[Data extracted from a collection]
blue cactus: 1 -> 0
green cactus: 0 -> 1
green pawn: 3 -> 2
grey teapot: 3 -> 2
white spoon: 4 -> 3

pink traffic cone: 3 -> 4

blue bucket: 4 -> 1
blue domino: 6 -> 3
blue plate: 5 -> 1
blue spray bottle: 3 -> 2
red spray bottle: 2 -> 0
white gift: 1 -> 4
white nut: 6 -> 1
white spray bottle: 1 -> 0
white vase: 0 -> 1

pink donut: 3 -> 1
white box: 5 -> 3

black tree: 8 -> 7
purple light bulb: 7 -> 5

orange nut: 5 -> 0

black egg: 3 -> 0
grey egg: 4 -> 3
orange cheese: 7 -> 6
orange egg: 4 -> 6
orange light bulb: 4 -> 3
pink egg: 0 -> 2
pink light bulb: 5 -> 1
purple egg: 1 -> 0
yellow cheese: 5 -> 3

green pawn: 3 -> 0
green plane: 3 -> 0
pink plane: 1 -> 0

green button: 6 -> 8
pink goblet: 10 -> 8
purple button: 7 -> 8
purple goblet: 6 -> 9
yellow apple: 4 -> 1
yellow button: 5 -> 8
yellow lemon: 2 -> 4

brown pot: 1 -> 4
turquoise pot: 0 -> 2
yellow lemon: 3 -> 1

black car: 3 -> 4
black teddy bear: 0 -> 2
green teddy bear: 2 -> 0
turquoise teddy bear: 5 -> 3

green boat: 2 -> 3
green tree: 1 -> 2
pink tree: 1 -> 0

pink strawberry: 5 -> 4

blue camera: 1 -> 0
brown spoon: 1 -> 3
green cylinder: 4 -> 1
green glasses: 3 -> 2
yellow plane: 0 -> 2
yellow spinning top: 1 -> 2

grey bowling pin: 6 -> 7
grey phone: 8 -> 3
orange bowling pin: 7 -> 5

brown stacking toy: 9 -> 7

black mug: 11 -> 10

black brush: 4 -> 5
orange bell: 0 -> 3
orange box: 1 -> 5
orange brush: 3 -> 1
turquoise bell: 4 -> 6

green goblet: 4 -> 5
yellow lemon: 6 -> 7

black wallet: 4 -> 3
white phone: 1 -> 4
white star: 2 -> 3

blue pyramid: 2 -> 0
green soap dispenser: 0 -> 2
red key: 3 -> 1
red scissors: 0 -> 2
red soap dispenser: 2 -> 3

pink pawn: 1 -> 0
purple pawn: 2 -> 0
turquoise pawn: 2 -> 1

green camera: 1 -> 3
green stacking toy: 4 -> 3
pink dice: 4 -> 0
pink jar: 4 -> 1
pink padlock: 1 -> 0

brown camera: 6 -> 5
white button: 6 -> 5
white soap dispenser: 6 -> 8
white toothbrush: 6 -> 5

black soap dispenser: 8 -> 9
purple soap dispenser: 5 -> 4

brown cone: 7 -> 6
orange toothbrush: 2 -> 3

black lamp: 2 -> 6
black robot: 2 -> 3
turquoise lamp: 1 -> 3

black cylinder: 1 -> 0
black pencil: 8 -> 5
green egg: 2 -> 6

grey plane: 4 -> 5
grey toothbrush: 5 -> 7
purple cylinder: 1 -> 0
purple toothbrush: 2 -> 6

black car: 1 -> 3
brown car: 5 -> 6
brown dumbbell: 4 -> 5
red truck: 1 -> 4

TO-DO ITEM –
Write out the records exactly, starting at the first line and stopping after the line that contains "purple button: 7 -> 8".

RESULT –
blue cactus: 1 -> 0
green cactus: 0 -> 1
green pawn: 3 -> 2
grey teapot: 3 -> 2
white spoon: 4 -> 3

pink traffic cone: 3 -> 4

blue bucket: 4 -> 1
blue domino: 6 -> 3
blue plate: 5 -> 1
blue spray bottle: 3 -> 2
red spray bottle: 2 -> 0
white gift: 1 -> 4
white nut: 6 -> 1
white spray bottle: 1 -> 0
white vase: 0 -> 1

pink donut: 3 -> 1
white box: 5 -> 3

black tree: 8 -> 7
purple light bulb: 7 -> 5

orange nut: 5 -> 0

black egg: 3 -> 0
grey egg: 4 -> 3
orange cheese: 7 -> 6
orange egg: 4 -> 6
orange light bulb: 4 -> 3
pink egg: 0 -> 2
pink light bulb: 5 -> 1
purple egg: 1 -> 0
yellow cheese: 5 -> 3

green pawn: 3 -> 0
green plane: 3 -> 0
pink plane: 1 -> 0

green button: 6 -> 8
pink goblet: 10 -> 8
purple button: 7 -> 8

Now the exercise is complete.